Assignment: Among the entries, find the lines with the string "spray" and copy them.

Given records:
┌────────
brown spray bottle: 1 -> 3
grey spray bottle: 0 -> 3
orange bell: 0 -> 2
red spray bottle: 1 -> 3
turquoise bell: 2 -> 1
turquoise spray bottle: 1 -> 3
└────────
Task solution:
brown spray bottle: 1 -> 3
grey spray bottle: 0 -> 3
red spray bottle: 1 -> 3
turquoise spray bottle: 1 -> 3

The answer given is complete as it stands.